[Coordinate-based object records]
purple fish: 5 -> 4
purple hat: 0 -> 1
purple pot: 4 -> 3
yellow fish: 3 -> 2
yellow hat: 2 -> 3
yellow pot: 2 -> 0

→ Task details: I would like the records restated exactly, with every line intact.

→ Response to this task:
purple fish: 5 -> 4
purple hat: 0 -> 1
purple pot: 4 -> 3
yellow fish: 3 -> 2
yellow hat: 2 -> 3
yellow pot: 2 -> 0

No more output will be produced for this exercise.